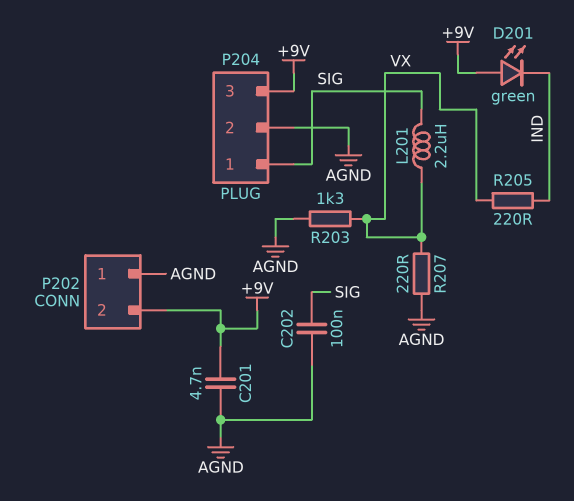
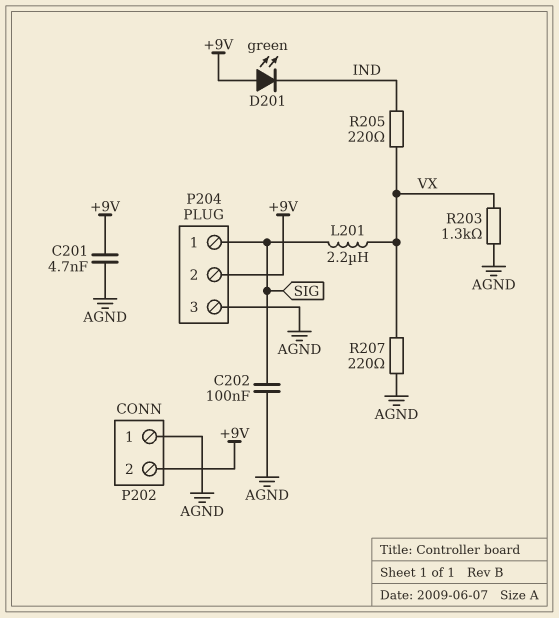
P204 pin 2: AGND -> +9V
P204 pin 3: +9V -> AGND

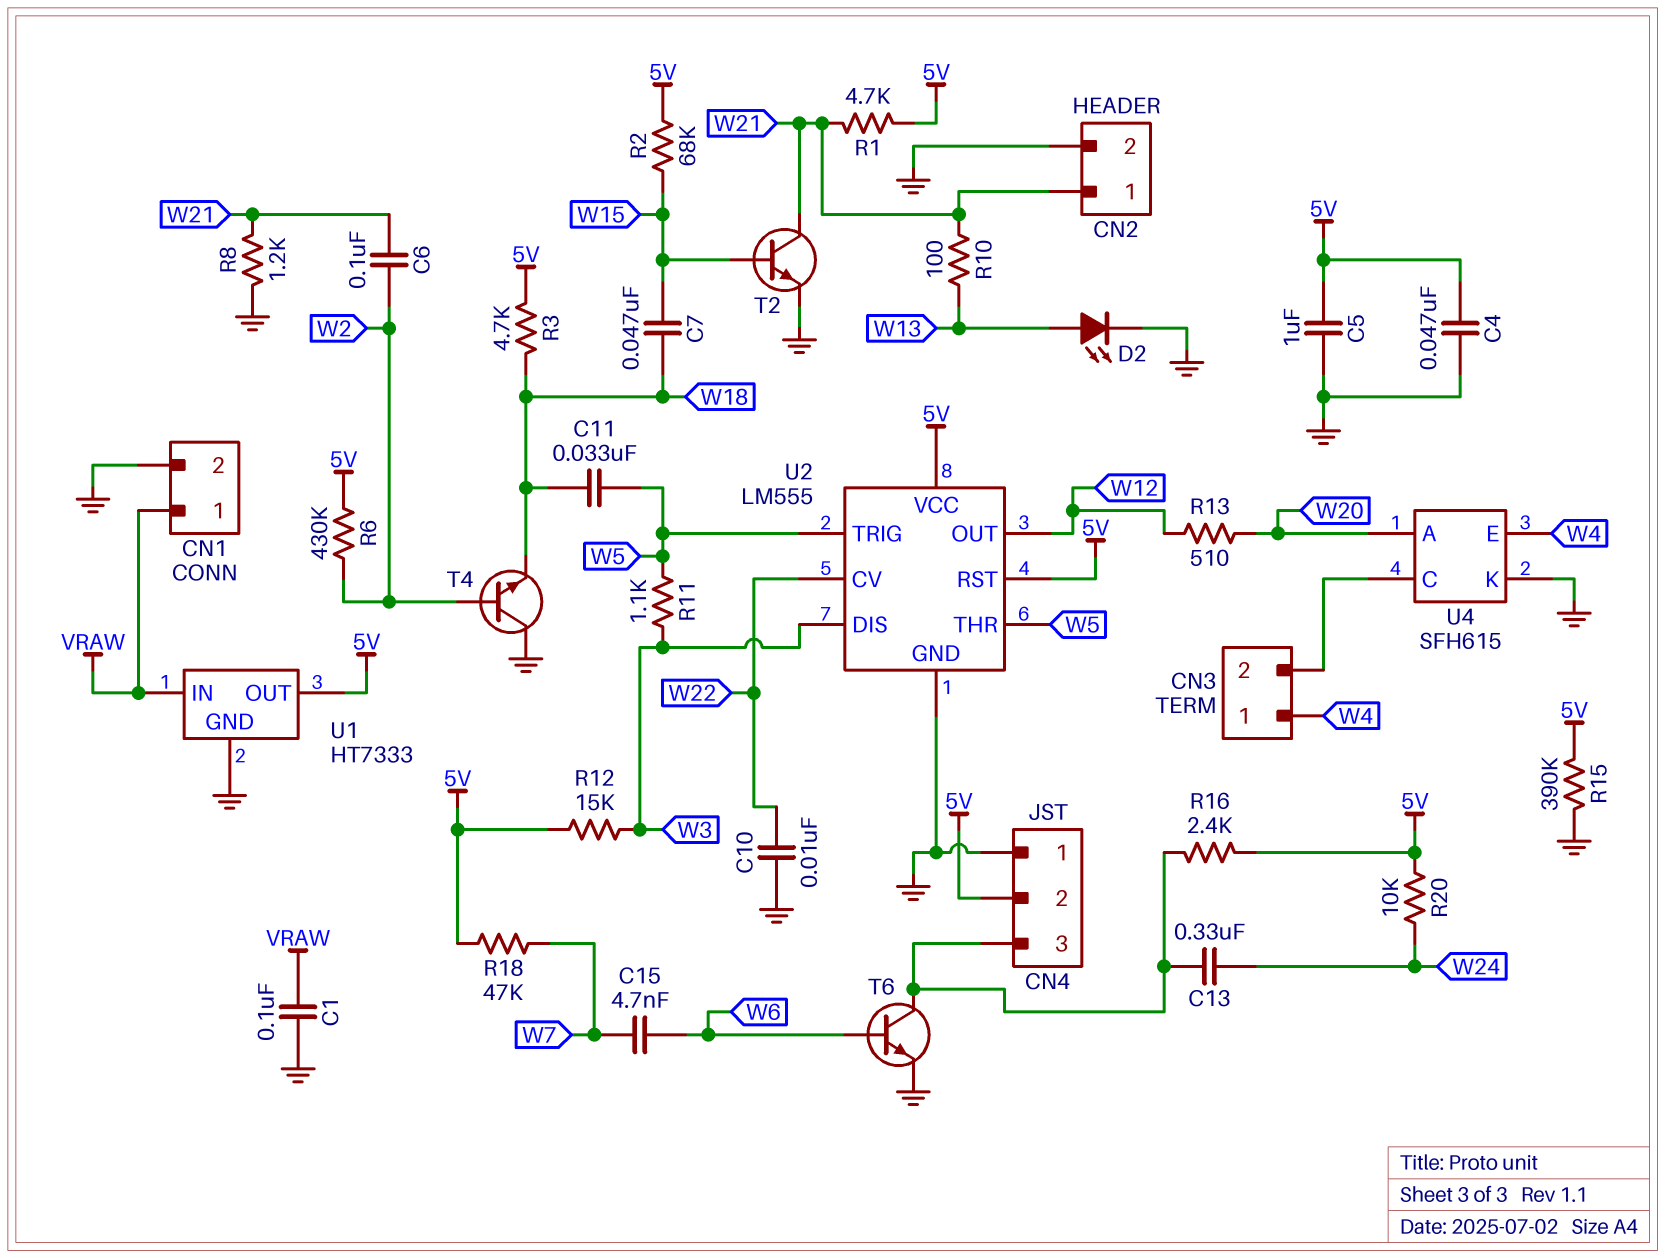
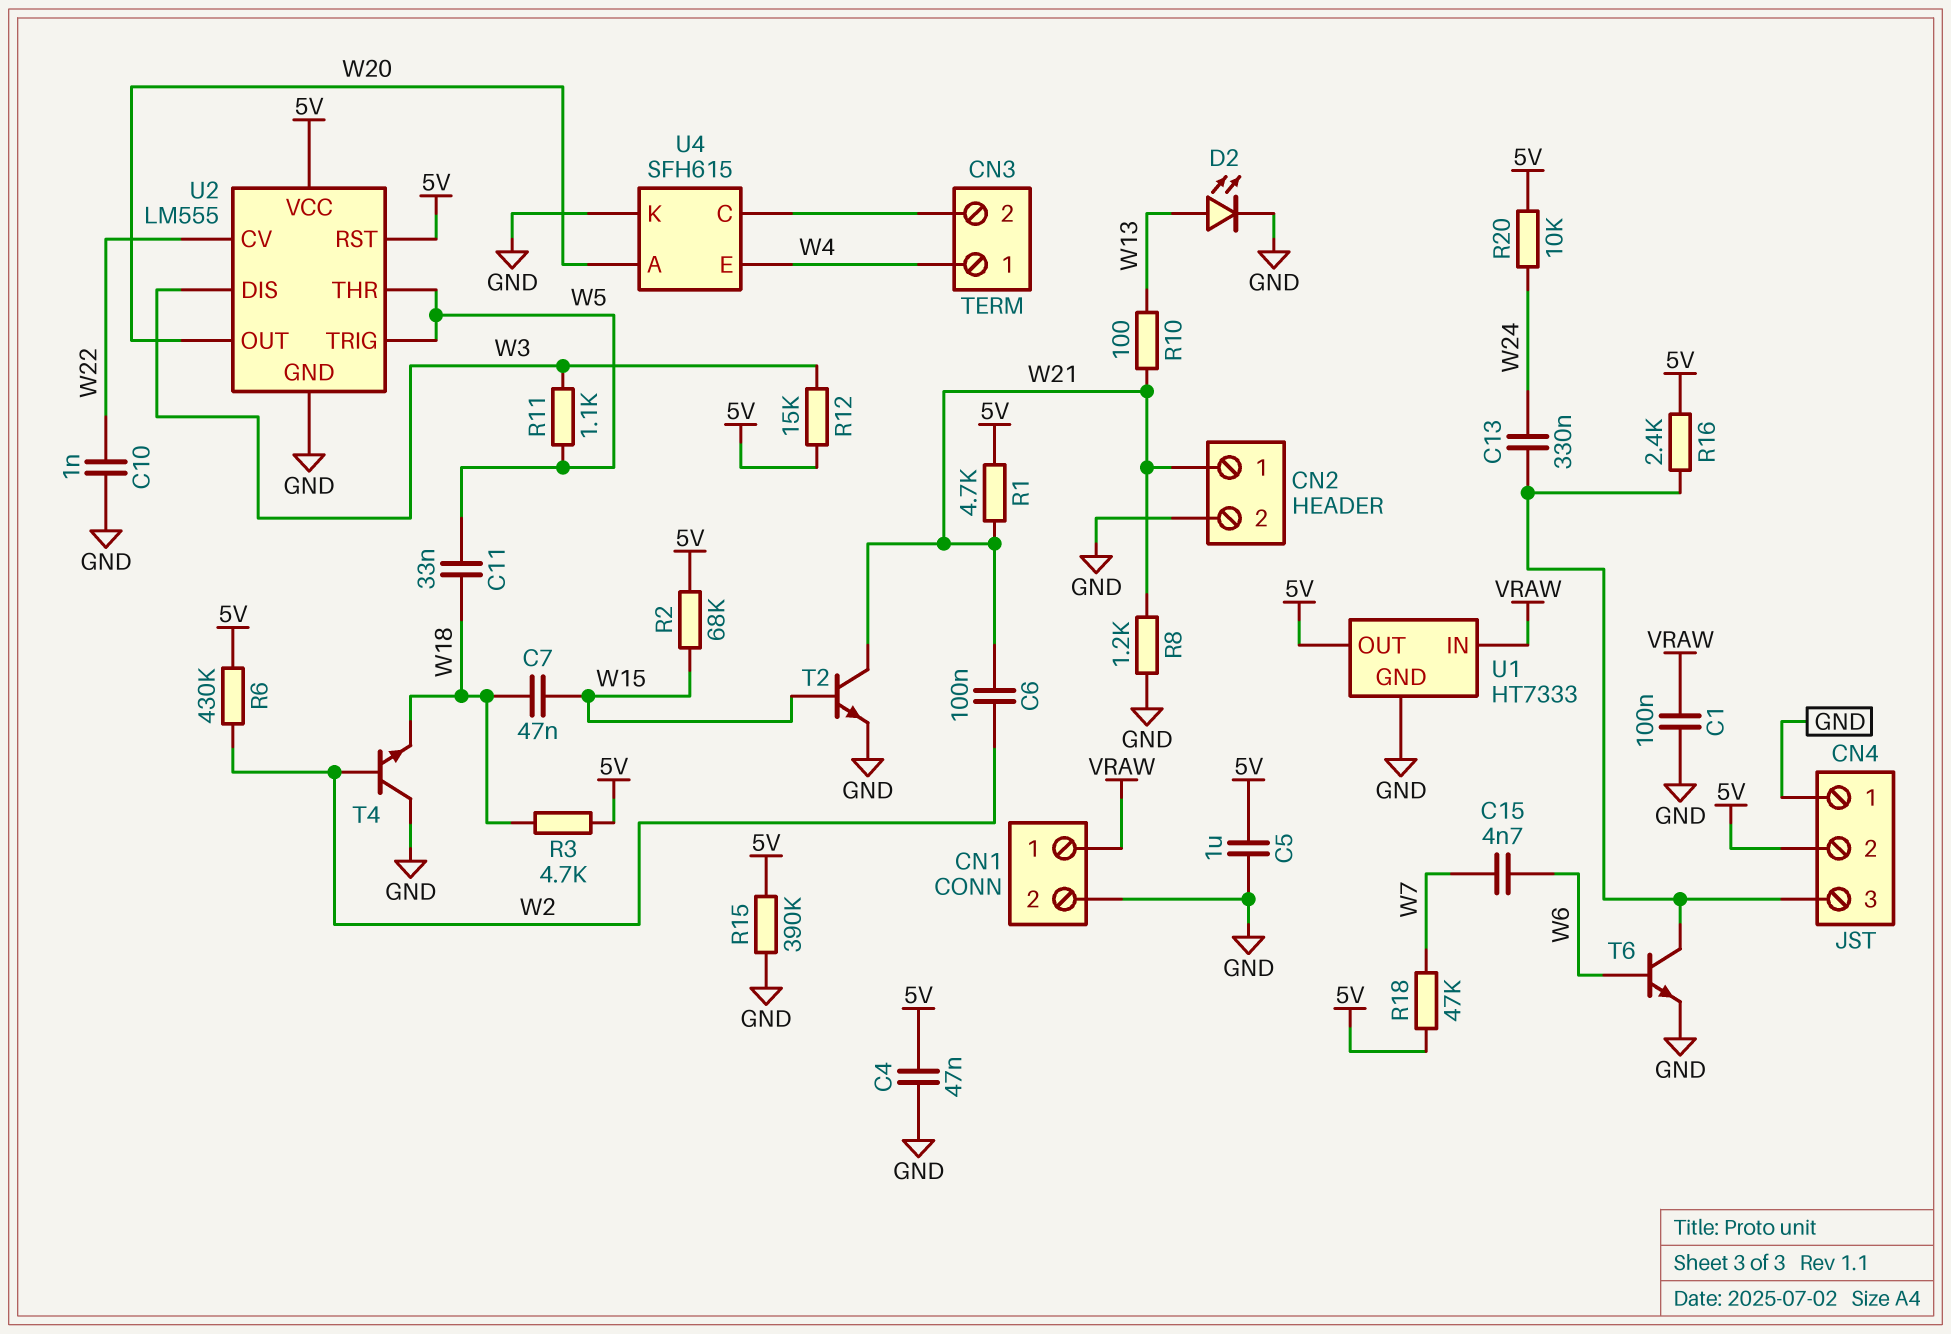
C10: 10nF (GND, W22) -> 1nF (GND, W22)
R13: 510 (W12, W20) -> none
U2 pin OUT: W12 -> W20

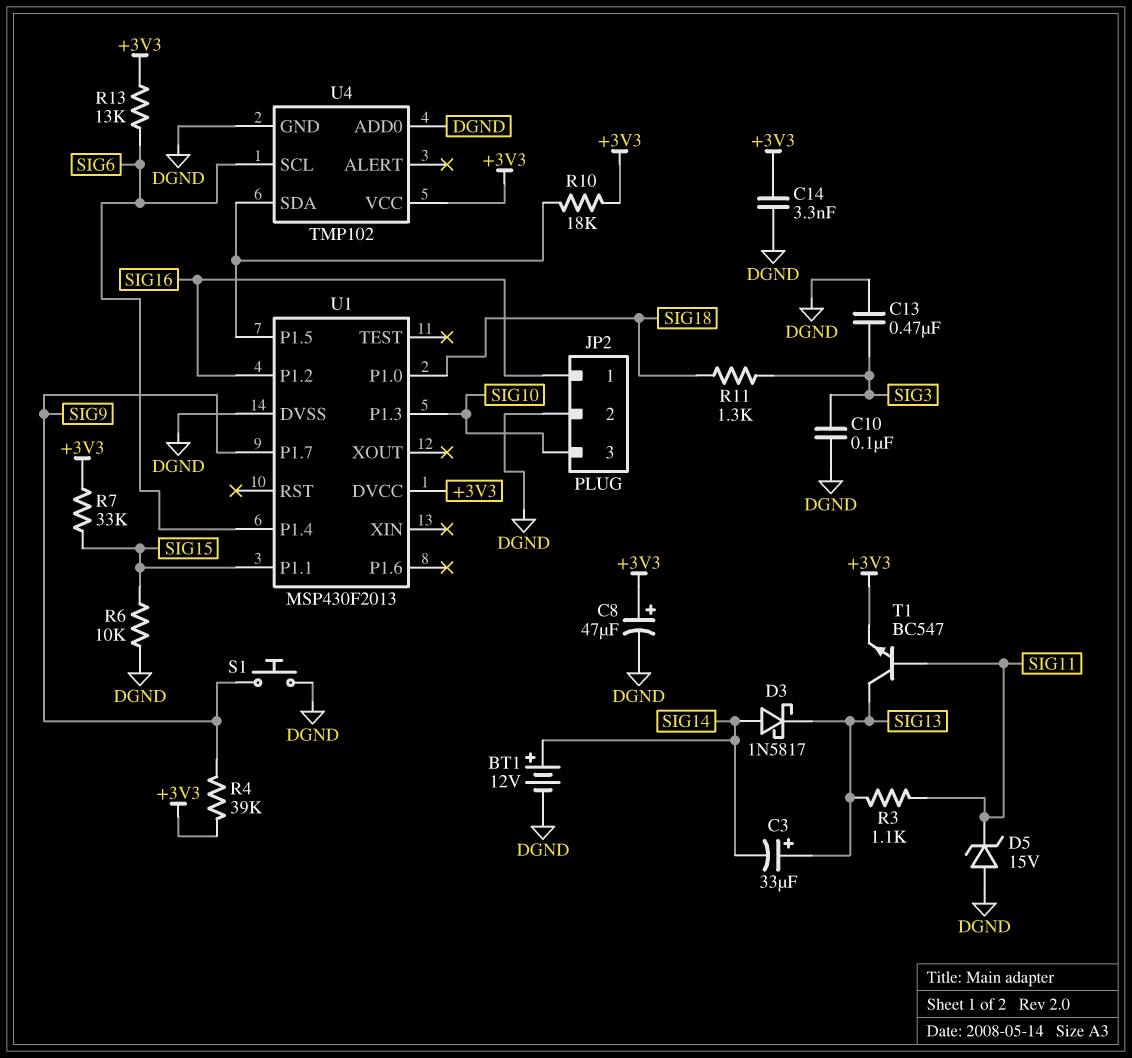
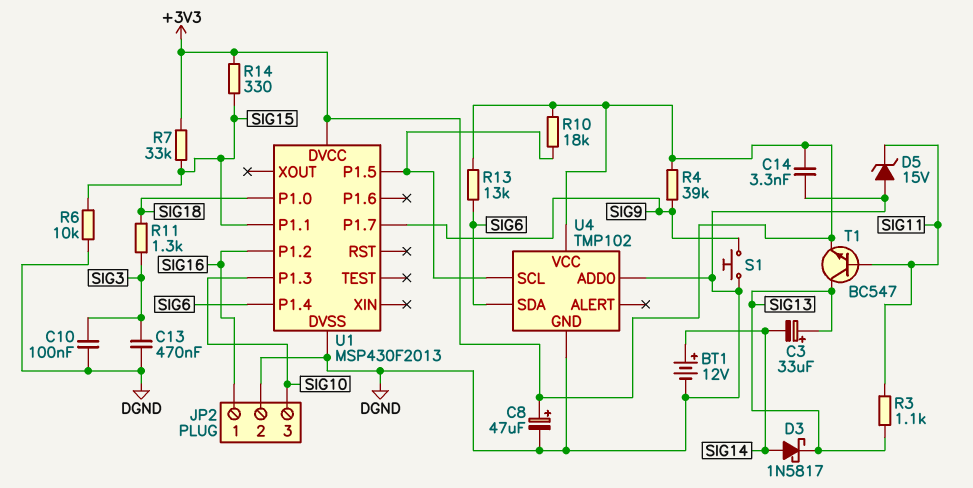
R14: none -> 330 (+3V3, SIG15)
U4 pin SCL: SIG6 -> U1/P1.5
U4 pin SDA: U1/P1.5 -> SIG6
--*--
### [TASK TO COMPLETE]
Write out each entry above once more, exactly as written, and drop the pictures.

### [SOLUTION TO THIS TASK]
P204 pin 2: AGND -> +9V
P204 pin 3: +9V -> AGND

C10: 10nF (GND, W22) -> 1nF (GND, W22)
R13: 510 (W12, W20) -> none
U2 pin OUT: W12 -> W20

R14: none -> 330 (+3V3, SIG15)
U4 pin SCL: SIG6 -> U1/P1.5
U4 pin SDA: U1/P1.5 -> SIG6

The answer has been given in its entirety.